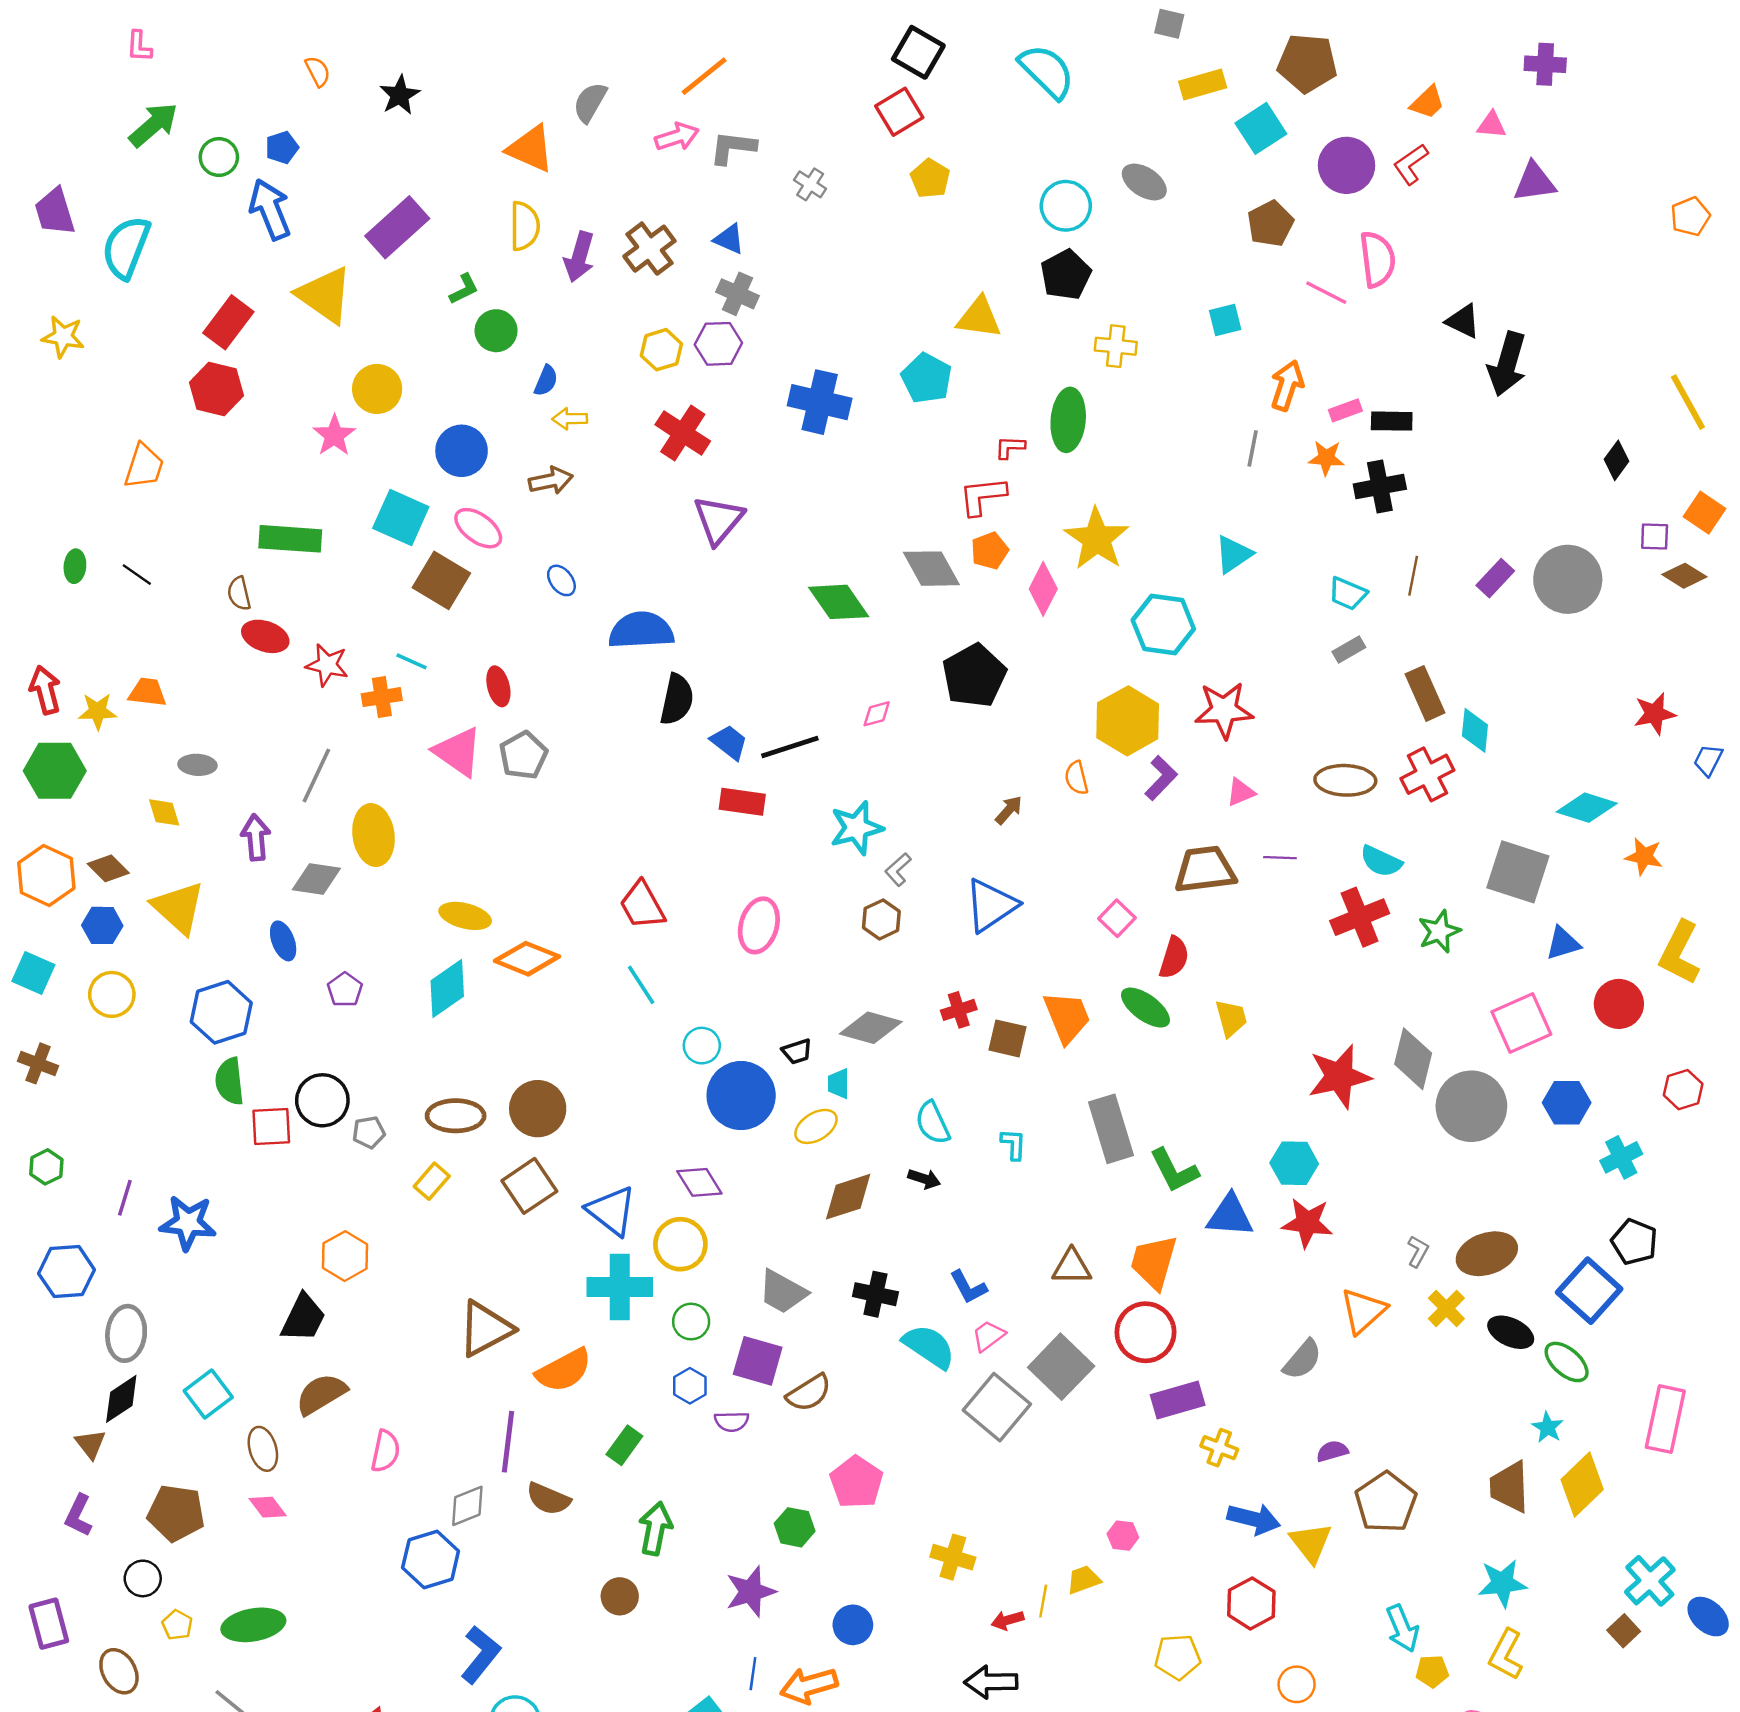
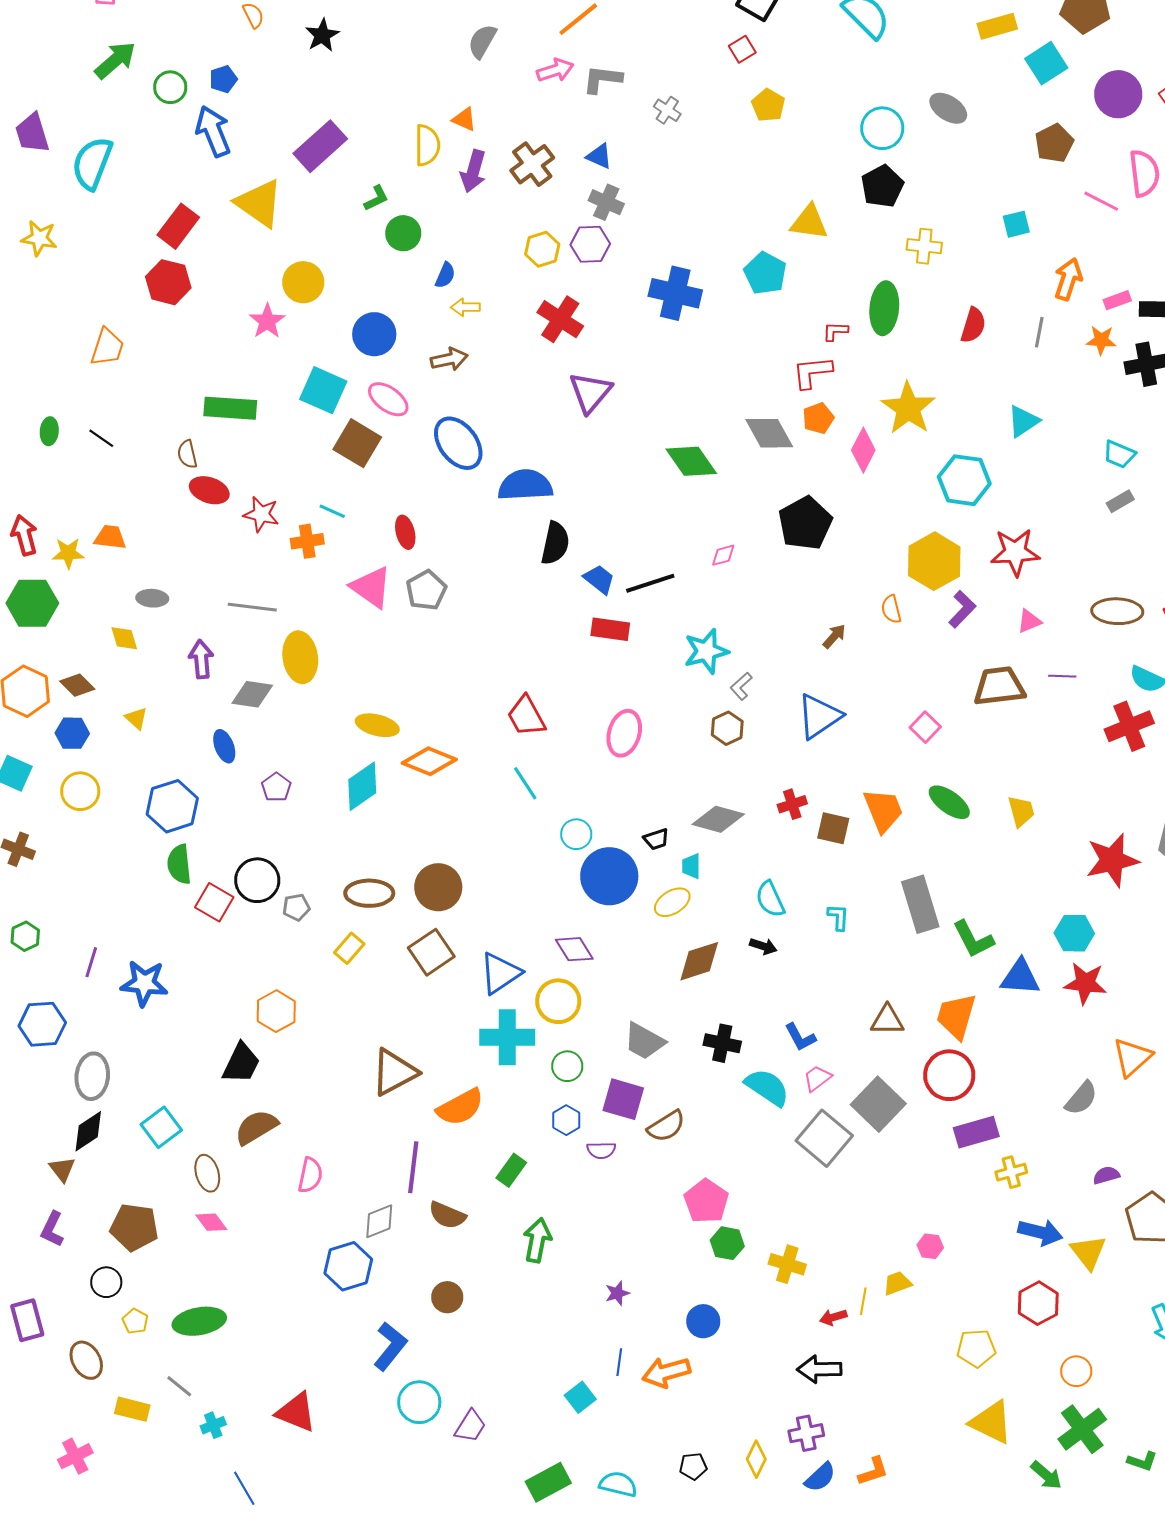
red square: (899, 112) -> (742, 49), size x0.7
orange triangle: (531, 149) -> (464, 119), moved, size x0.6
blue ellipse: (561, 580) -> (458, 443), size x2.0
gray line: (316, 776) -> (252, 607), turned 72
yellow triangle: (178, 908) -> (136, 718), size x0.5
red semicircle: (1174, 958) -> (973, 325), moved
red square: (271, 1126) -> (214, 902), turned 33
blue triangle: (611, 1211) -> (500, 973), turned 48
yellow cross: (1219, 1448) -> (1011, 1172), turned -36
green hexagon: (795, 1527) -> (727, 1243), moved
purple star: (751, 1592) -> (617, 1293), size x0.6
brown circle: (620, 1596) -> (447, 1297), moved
------------------------------------------------------------------------
Return the total of lines in these records that hold "turned", without any other words.

4